[Scene image comparisons]

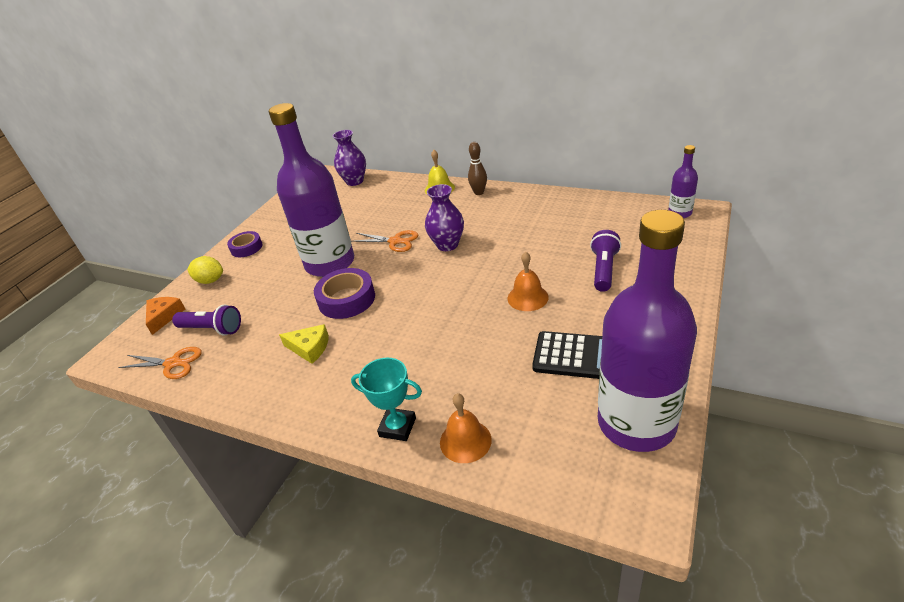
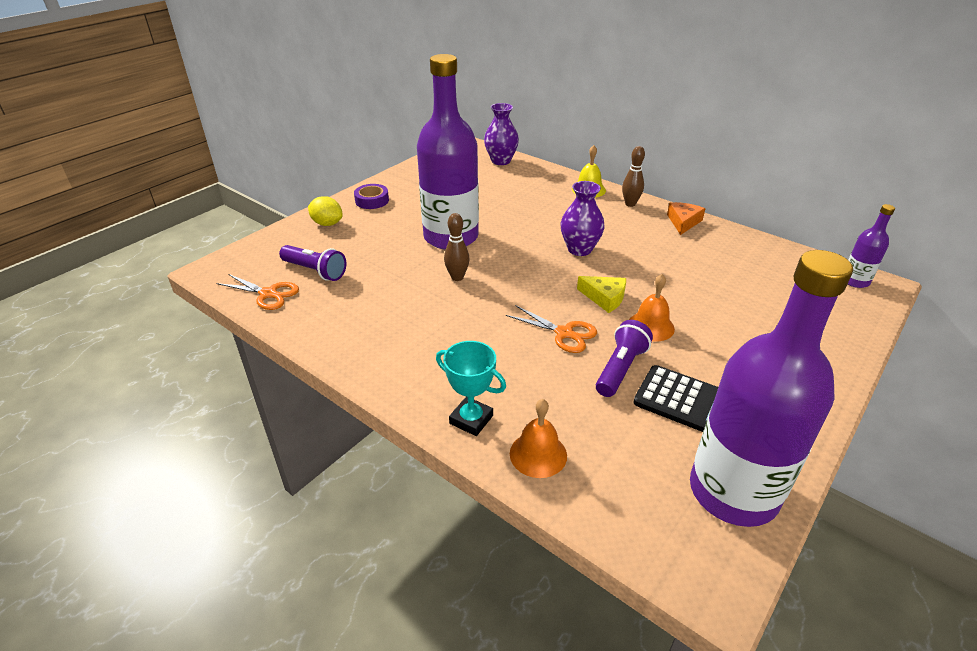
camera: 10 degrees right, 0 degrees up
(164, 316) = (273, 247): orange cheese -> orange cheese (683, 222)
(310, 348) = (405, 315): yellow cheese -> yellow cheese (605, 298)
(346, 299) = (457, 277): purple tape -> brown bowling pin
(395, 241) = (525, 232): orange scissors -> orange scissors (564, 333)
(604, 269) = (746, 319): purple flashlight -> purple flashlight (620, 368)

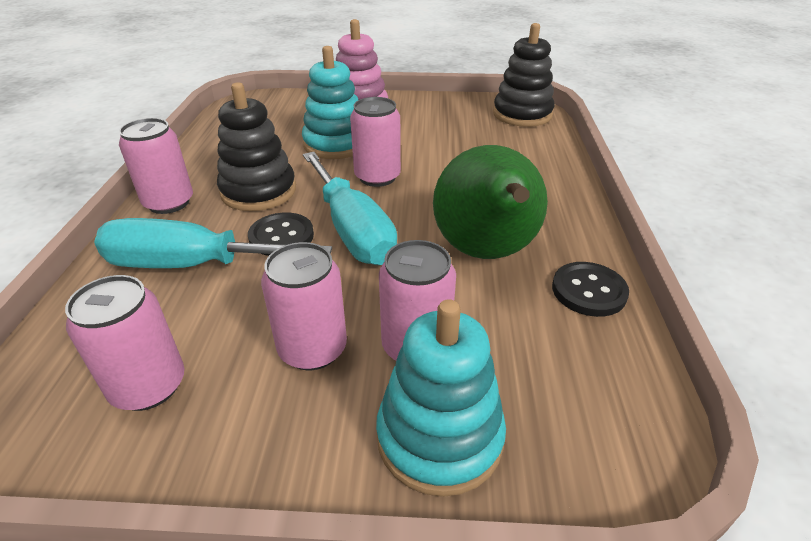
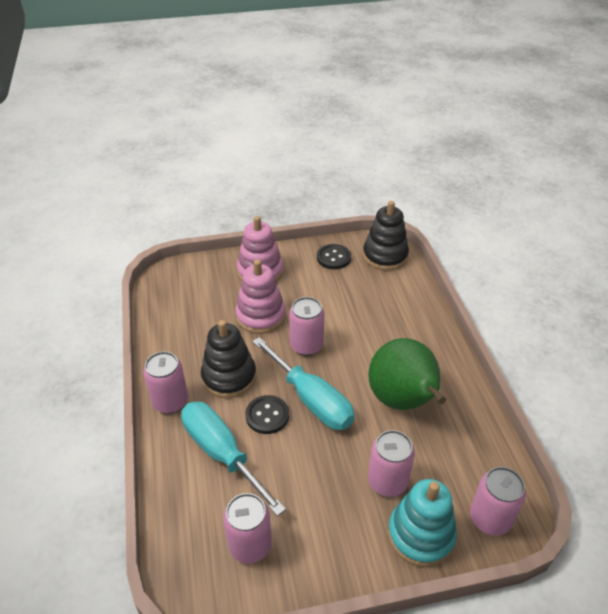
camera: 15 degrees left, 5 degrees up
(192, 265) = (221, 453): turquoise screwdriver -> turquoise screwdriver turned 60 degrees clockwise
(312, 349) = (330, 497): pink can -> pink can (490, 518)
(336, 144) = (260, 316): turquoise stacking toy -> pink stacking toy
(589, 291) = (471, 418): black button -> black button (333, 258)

* What to produce *
Return, word for word, the line containing "camera: 15 degrees left, 5 degrees up" and all lines after it through the last line of the records, and nothing else.

* Exercise result *
camera: 15 degrees left, 5 degrees up
(192, 265) = (221, 453): turquoise screwdriver -> turquoise screwdriver turned 60 degrees clockwise
(312, 349) = (330, 497): pink can -> pink can (490, 518)
(336, 144) = (260, 316): turquoise stacking toy -> pink stacking toy
(589, 291) = (471, 418): black button -> black button (333, 258)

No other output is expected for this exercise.